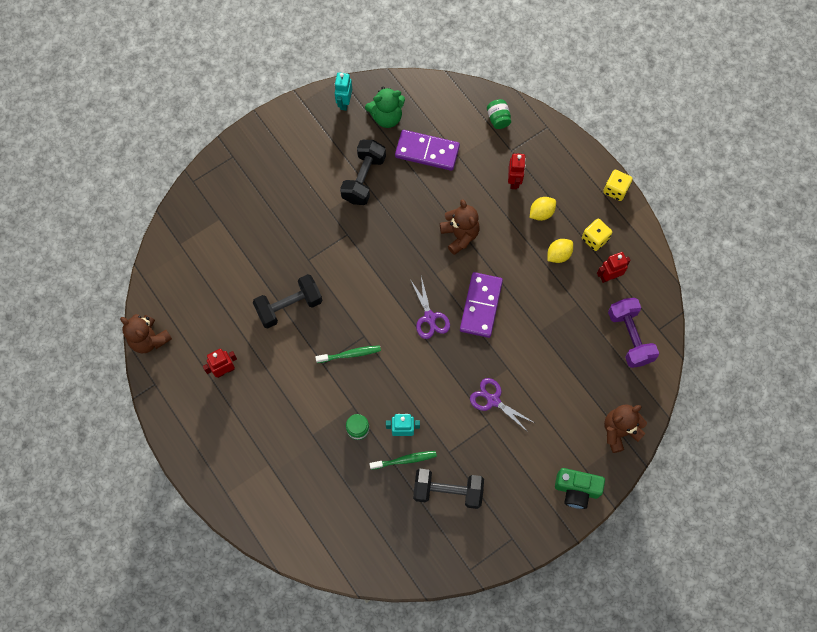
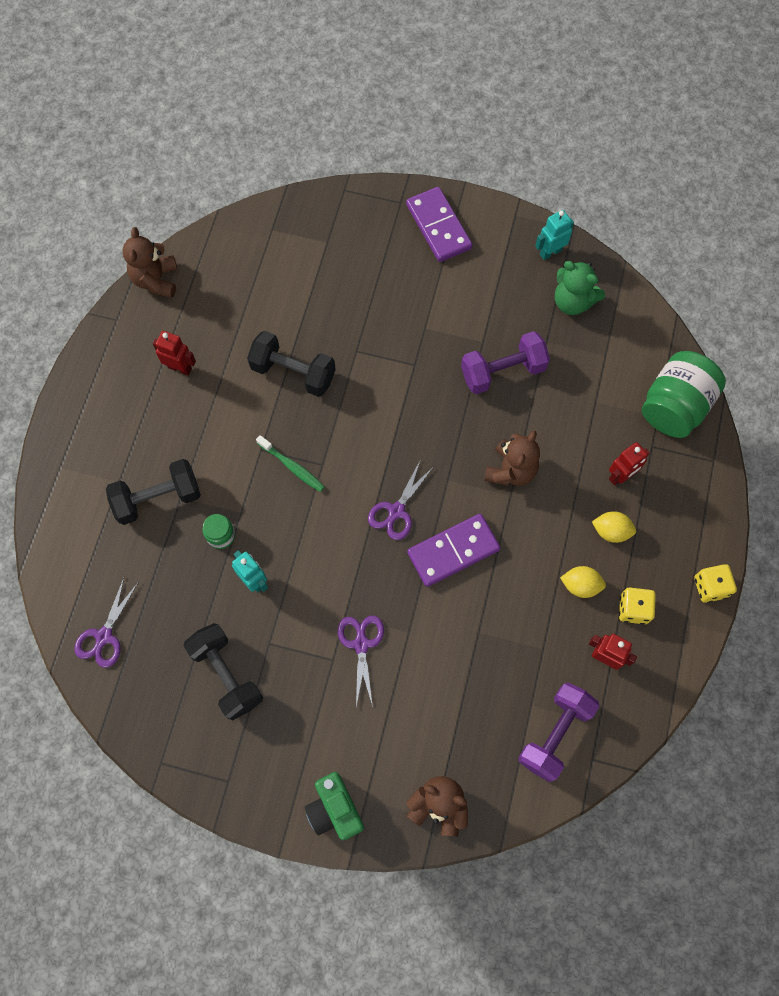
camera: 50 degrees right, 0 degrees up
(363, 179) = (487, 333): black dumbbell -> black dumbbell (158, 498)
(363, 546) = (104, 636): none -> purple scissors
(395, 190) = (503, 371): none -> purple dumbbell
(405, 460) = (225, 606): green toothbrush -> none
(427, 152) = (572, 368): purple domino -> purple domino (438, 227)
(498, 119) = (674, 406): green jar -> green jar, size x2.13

+ + + + +

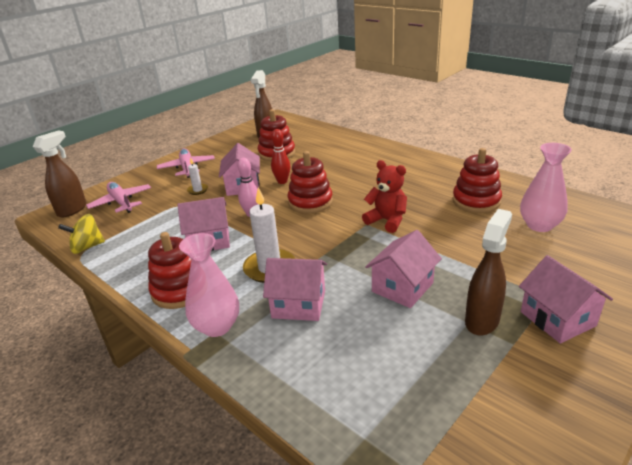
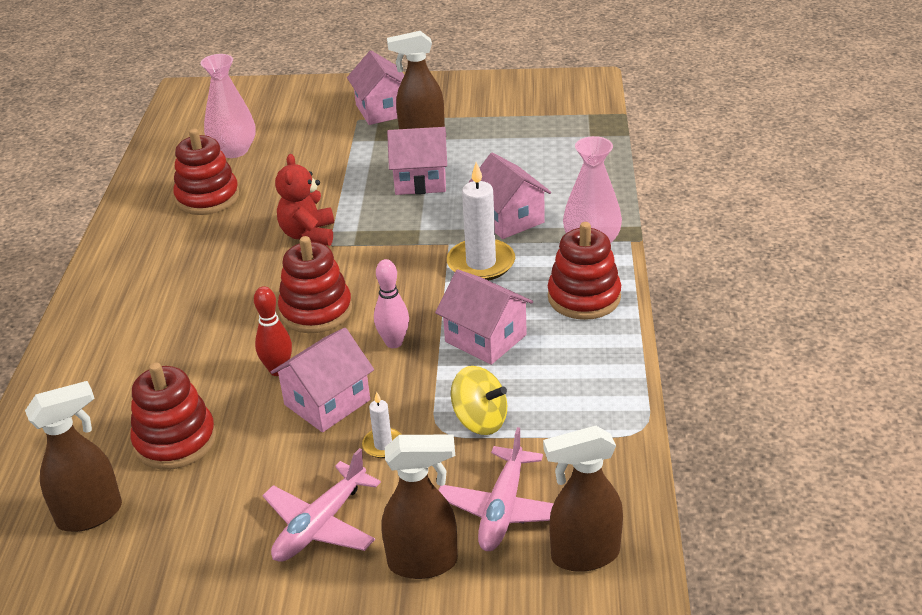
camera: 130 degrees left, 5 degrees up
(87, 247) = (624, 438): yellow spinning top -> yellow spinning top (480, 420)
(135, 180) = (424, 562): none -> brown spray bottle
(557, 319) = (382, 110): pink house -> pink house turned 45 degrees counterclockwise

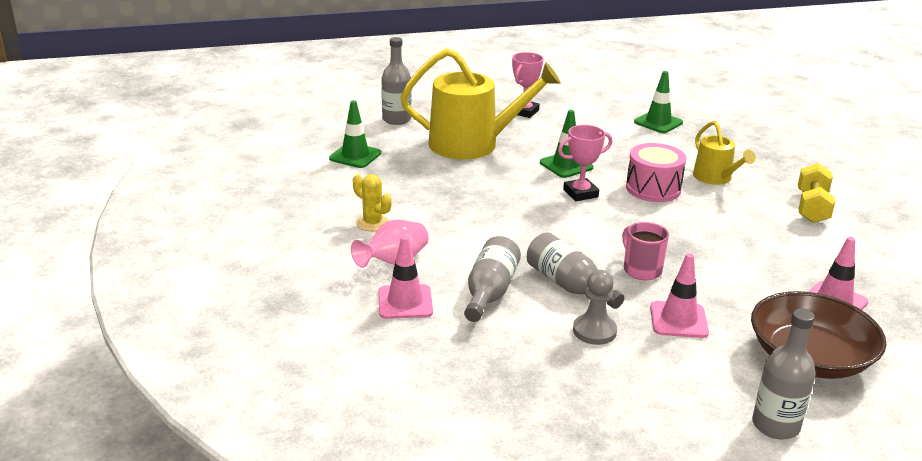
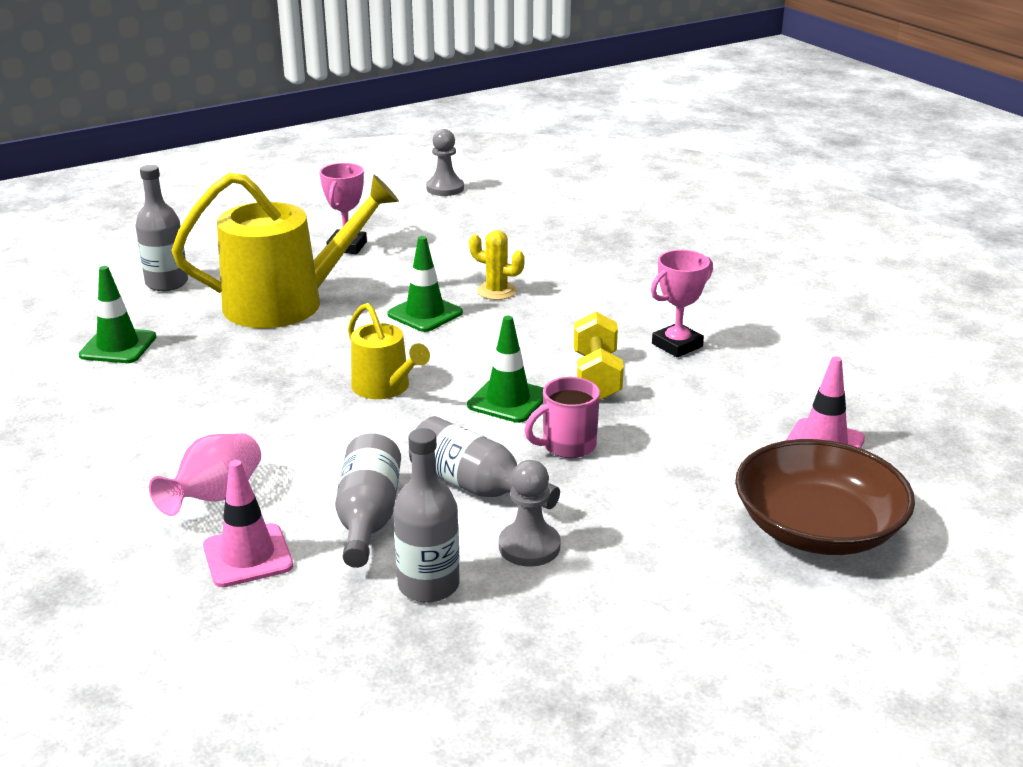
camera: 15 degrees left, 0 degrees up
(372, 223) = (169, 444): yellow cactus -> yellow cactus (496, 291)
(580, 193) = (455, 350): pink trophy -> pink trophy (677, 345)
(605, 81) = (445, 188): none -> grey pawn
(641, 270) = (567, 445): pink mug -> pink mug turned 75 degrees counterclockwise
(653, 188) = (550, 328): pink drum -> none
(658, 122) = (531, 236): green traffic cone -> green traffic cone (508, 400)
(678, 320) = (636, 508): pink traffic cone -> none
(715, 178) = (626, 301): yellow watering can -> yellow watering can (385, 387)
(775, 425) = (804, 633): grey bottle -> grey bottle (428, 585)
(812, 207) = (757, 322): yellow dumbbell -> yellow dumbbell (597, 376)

+ + + + +

Starting at the line containing "(135, 180) = (424, 562): none" and stopping at the line containing "(812, 207) = (757, 322): yellow", output every line above exactly, both ends included, with pictures omitted.

## Output
(135, 180) = (424, 562): none -> brown spray bottle
(557, 319) = (382, 110): pink house -> pink house turned 45 degrees counterclockwise

camera: 15 degrees left, 0 degrees up
(372, 223) = (169, 444): yellow cactus -> yellow cactus (496, 291)
(580, 193) = (455, 350): pink trophy -> pink trophy (677, 345)
(605, 81) = (445, 188): none -> grey pawn
(641, 270) = (567, 445): pink mug -> pink mug turned 75 degrees counterclockwise
(653, 188) = (550, 328): pink drum -> none
(658, 122) = (531, 236): green traffic cone -> green traffic cone (508, 400)
(678, 320) = (636, 508): pink traffic cone -> none
(715, 178) = (626, 301): yellow watering can -> yellow watering can (385, 387)
(775, 425) = (804, 633): grey bottle -> grey bottle (428, 585)
(812, 207) = (757, 322): yellow dumbbell -> yellow dumbbell (597, 376)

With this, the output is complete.